═══ Task input

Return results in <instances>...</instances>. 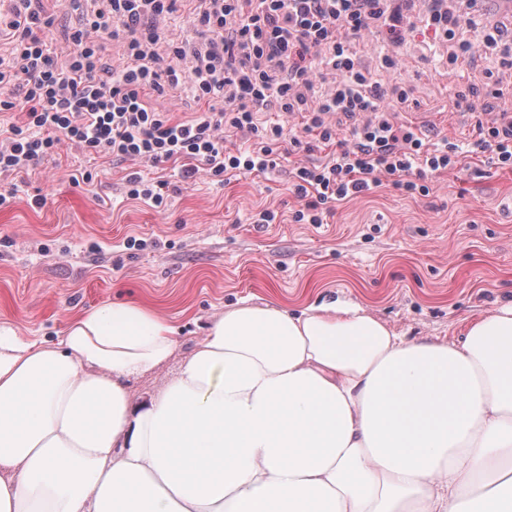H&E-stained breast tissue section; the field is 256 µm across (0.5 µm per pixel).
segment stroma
<instances>
[{
	"label": "stroma",
	"instance_id": "1",
	"mask_svg": "<svg viewBox=\"0 0 512 512\" xmlns=\"http://www.w3.org/2000/svg\"><path fill=\"white\" fill-rule=\"evenodd\" d=\"M53 24L41 36L65 64L77 15L65 0H36ZM377 39L357 44L361 64L383 83L407 81L409 107L396 119L462 147L475 139L458 93L497 70L496 55L477 51L447 72L431 34L409 33L398 49L406 66L388 72ZM294 151L280 167L223 186L204 174L190 180L172 166L115 162L62 145L28 175H0V326L28 340H51L75 315L133 299L179 329L163 367L130 380L135 401L156 394L201 338L212 317L239 301L301 307L343 299L361 305L398 334L455 342L467 326L512 304V173L471 159L469 169L436 177L429 196L410 198L390 187L332 206L325 223L254 224L263 208L289 213L297 199L288 170L323 160ZM84 167L91 183L73 185ZM170 176L177 185L155 209L126 199V174ZM42 206H32L33 196Z\"/></svg>",
	"mask_w": 512,
	"mask_h": 512
}]
</instances>
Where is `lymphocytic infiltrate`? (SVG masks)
<instances>
[{"mask_svg": "<svg viewBox=\"0 0 512 512\" xmlns=\"http://www.w3.org/2000/svg\"><path fill=\"white\" fill-rule=\"evenodd\" d=\"M15 2L0 15V34L10 40L8 54H0L1 175L28 173L65 141L120 162L170 163L184 179L201 171L227 180L266 173L277 168L286 142L310 152L326 148L323 162L288 171L289 189L302 202L292 215L298 224L322 223L327 204L384 185L429 195L430 177L463 167L467 158L454 141H431L395 121L412 89L375 80L356 43L379 36L381 67L397 71L404 66L398 46L421 28L447 44L445 64L458 70L475 52L463 31L470 25L512 70V41L485 19L480 0H425L420 11L414 0H69L78 24L62 66L38 35L52 17L32 10V0ZM182 17L199 37L194 46L167 36ZM103 33L123 41L117 68L102 62ZM161 44L178 66L162 65ZM176 94L191 98L201 115L175 121L149 103ZM465 108L475 119L476 149L512 173V106L492 108L475 90ZM270 110L300 115L308 142L287 138L278 123L258 126L256 113ZM17 112L24 121H14ZM344 124L350 137L341 140ZM234 135L244 145L228 147Z\"/></svg>", "mask_w": 512, "mask_h": 512, "instance_id": "f902f5d3", "label": "lymphocytic infiltrate"}]
</instances>
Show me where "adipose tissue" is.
I'll use <instances>...</instances> for the list:
<instances>
[{"instance_id":"1","label":"adipose tissue","mask_w":512,"mask_h":512,"mask_svg":"<svg viewBox=\"0 0 512 512\" xmlns=\"http://www.w3.org/2000/svg\"><path fill=\"white\" fill-rule=\"evenodd\" d=\"M175 334L135 301L0 326V512H512V305L456 343L245 301L135 402Z\"/></svg>"}]
</instances>
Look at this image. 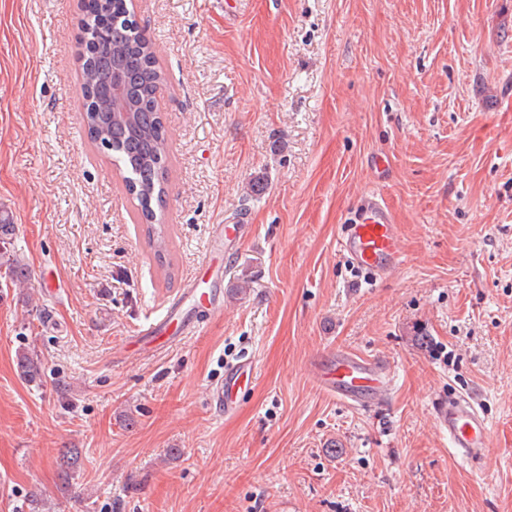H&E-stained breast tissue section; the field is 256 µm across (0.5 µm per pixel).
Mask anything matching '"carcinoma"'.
<instances>
[{"label":"carcinoma","instance_id":"1","mask_svg":"<svg viewBox=\"0 0 512 512\" xmlns=\"http://www.w3.org/2000/svg\"><path fill=\"white\" fill-rule=\"evenodd\" d=\"M78 27L79 84L88 140L124 174L125 188L137 201L138 219L161 259L170 243L164 210L171 156L168 129L158 108L166 72L128 0H83ZM13 234L12 218L1 207L0 247L10 244ZM0 260L13 284L28 281L26 264L17 255L0 250ZM17 370L32 381L39 375L38 361L22 352ZM77 464L78 451L67 449L61 460L64 482L72 478Z\"/></svg>","mask_w":512,"mask_h":512}]
</instances>
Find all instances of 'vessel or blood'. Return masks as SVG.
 Segmentation results:
<instances>
[{"instance_id": "vessel-or-blood-1", "label": "vessel or blood", "mask_w": 512, "mask_h": 512, "mask_svg": "<svg viewBox=\"0 0 512 512\" xmlns=\"http://www.w3.org/2000/svg\"><path fill=\"white\" fill-rule=\"evenodd\" d=\"M398 234L388 209L370 198L345 225L339 247L357 266L383 276L401 262ZM200 282V276L190 275L166 316L137 327L132 334L133 343L142 350L171 347L183 336L197 331V323L183 312L186 303L194 299L199 300L209 315H221L224 310L221 294L200 291ZM309 374L325 394L356 405L385 399L391 364L383 358L362 357L346 349H335L312 362ZM253 376L251 361L241 360L231 365L224 374L223 385L213 391V401L223 406L225 413L234 412L241 392L251 385ZM434 418L439 430L447 433L454 454L468 460L485 455L490 446L491 428L473 400L461 395L449 396L435 406Z\"/></svg>"}]
</instances>
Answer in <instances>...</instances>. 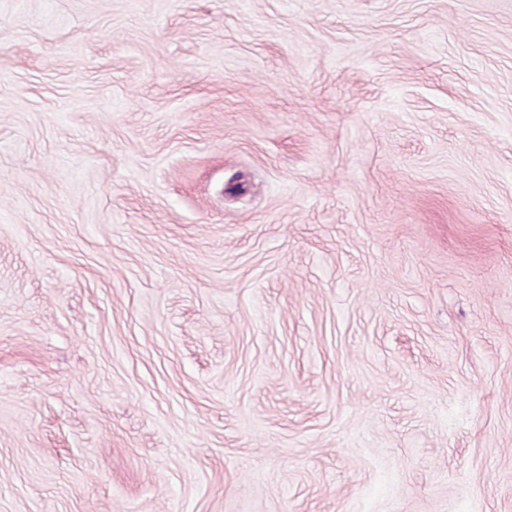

══════

Problem details
Count up the lines in the listing that hold the word "adipose", and give that number only.

Solution to this problem
2